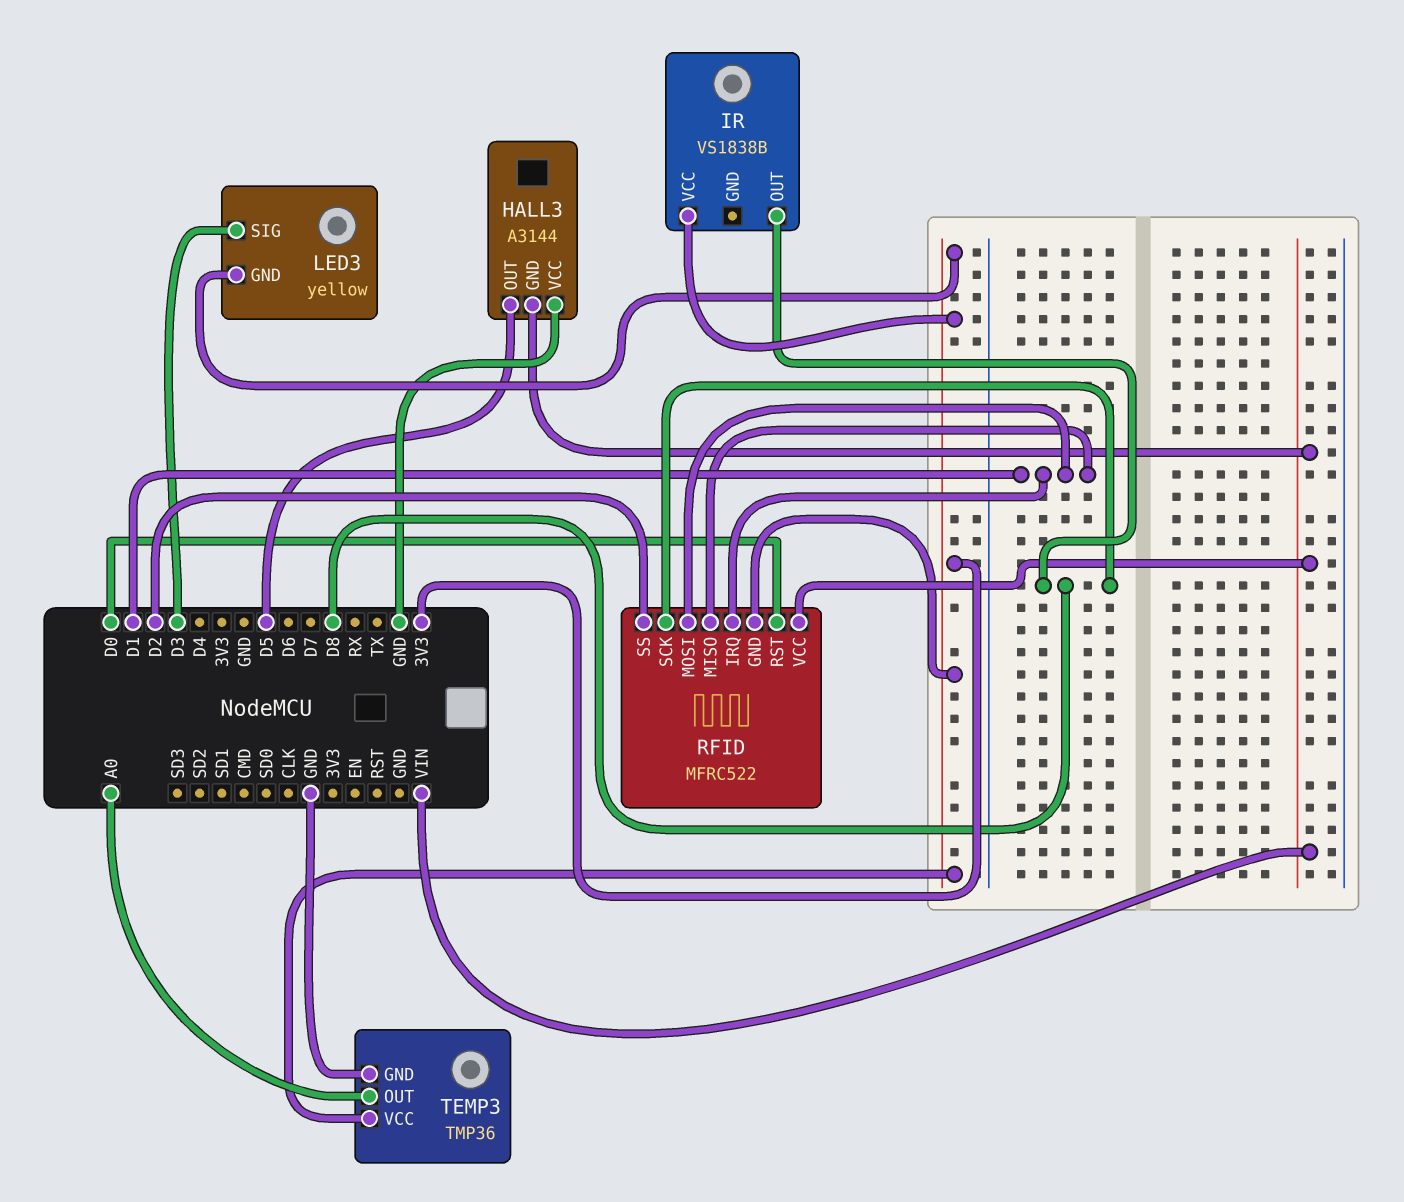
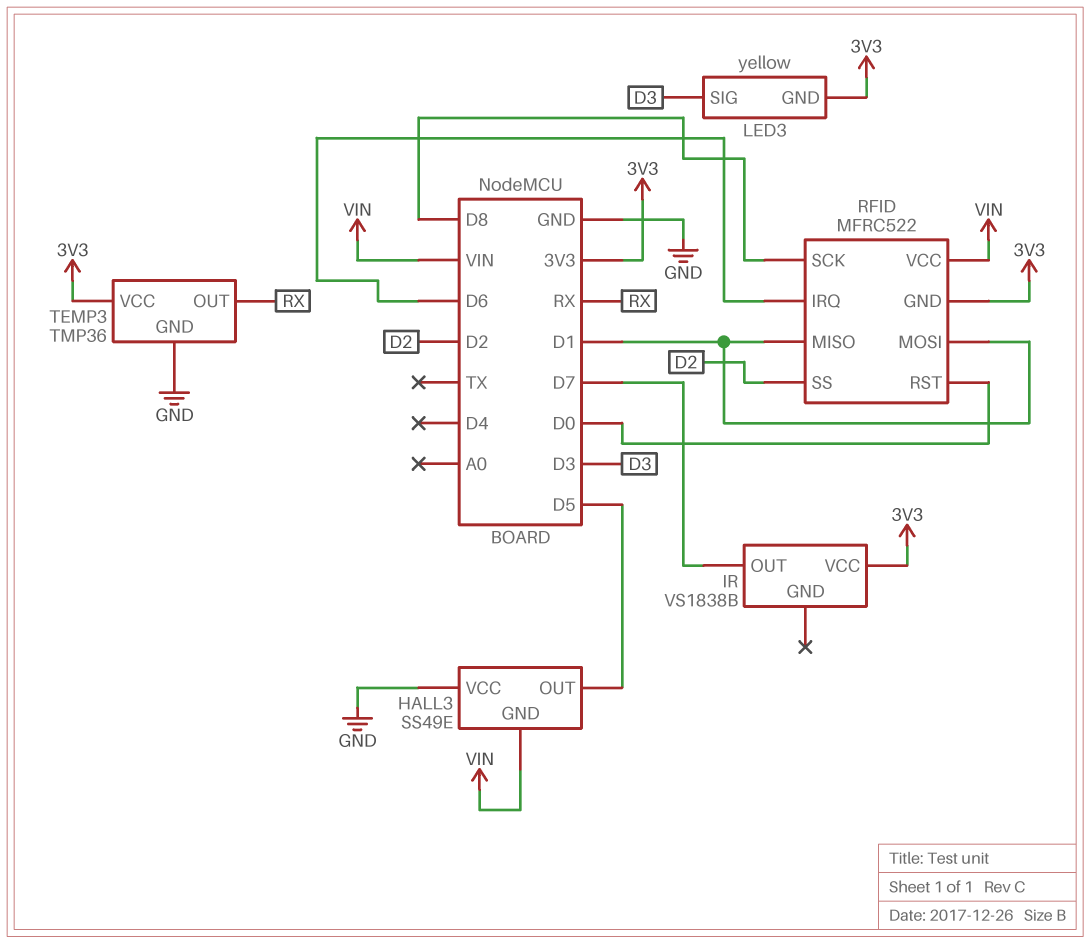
HALL3: A3144 -> SS49E
IR pin OUT: D8 -> D7
RFID pin IRQ: D1 -> D6
TEMP3 pin OUT: A0 -> RX

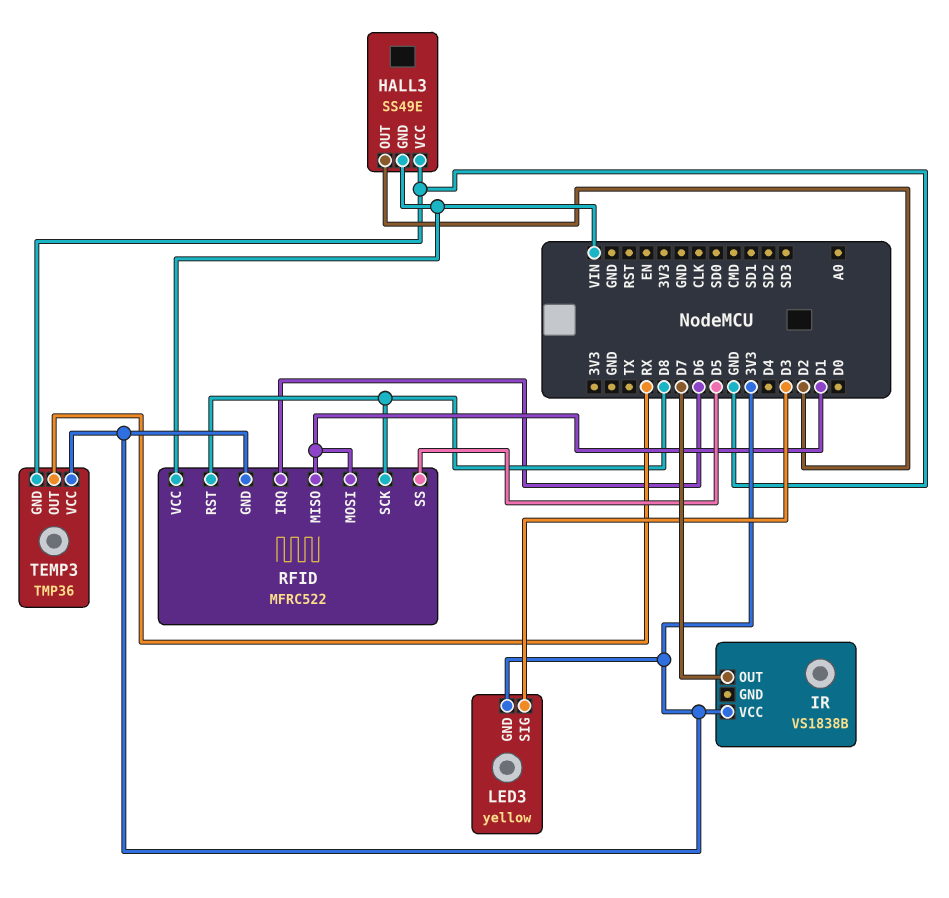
HALL3 pin OUT: D5 -> D2
RFID pin RST: D0 -> D8
RFID pin SS: D2 -> D5

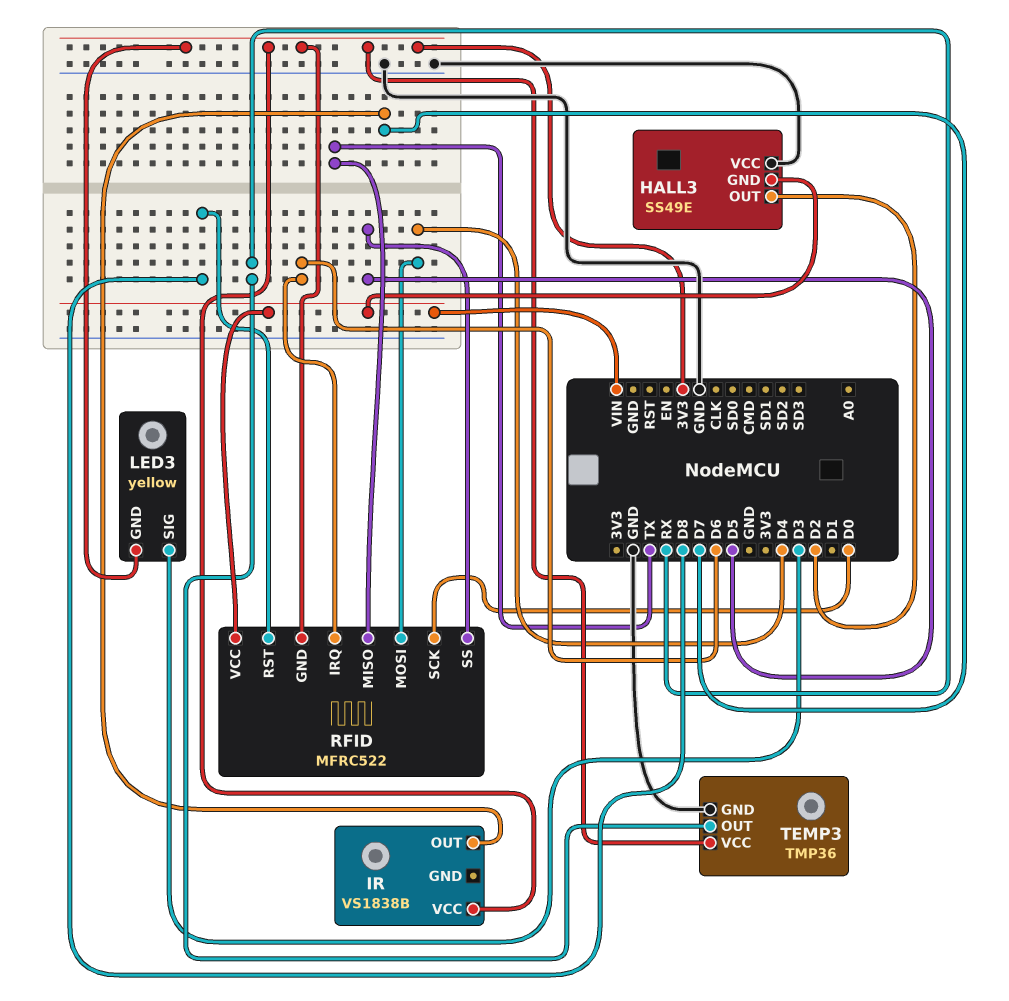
RFID pin MISO: D1 -> TX
RFID pin MOSI: D1 -> D4
RFID pin SCK: D8 -> D0

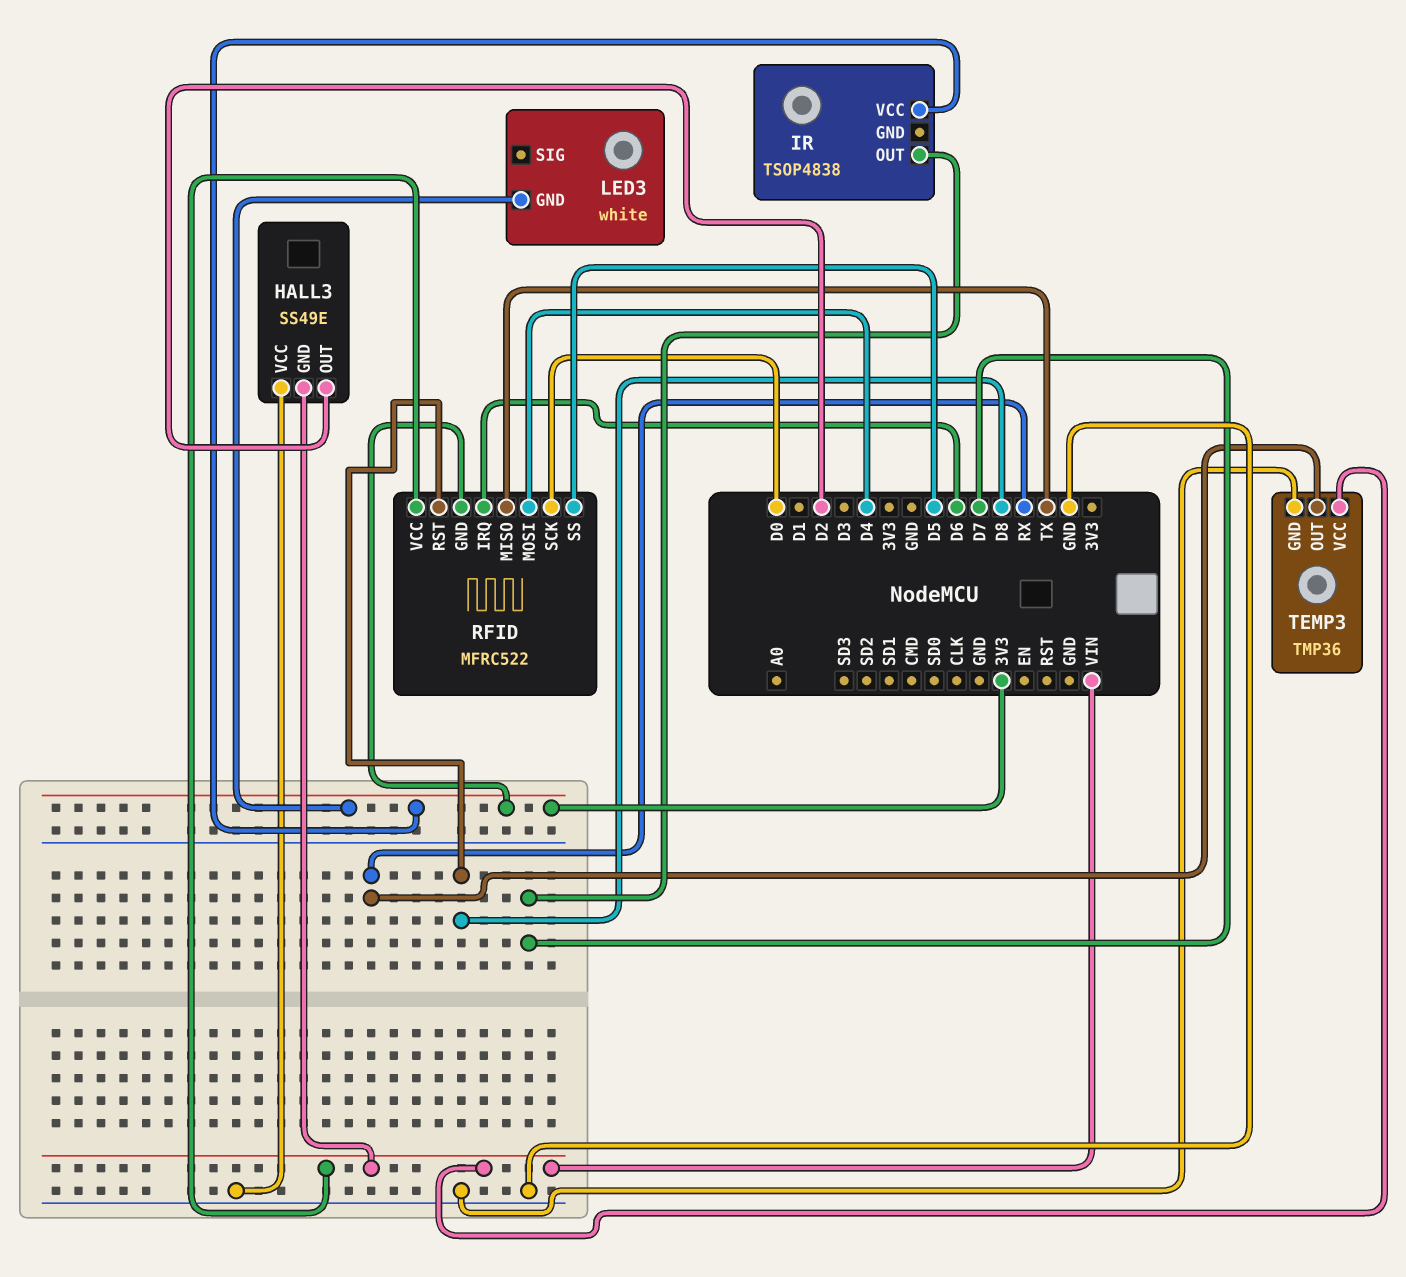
IR: VS1838B -> TSOP4838
LED3: yellow -> white
LED3 pin SIG: D3 -> none
TEMP3 pin VCC: 3V3 -> VIN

• Assignment
Could you print the data exactly as it appears and keep the pictures out?

• Solution for this problem
HALL3: A3144 -> SS49E
IR pin OUT: D8 -> D7
RFID pin IRQ: D1 -> D6
TEMP3 pin OUT: A0 -> RX

HALL3 pin OUT: D5 -> D2
RFID pin RST: D0 -> D8
RFID pin SS: D2 -> D5

RFID pin MISO: D1 -> TX
RFID pin MOSI: D1 -> D4
RFID pin SCK: D8 -> D0

IR: VS1838B -> TSOP4838
LED3: yellow -> white
LED3 pin SIG: D3 -> none
TEMP3 pin VCC: 3V3 -> VIN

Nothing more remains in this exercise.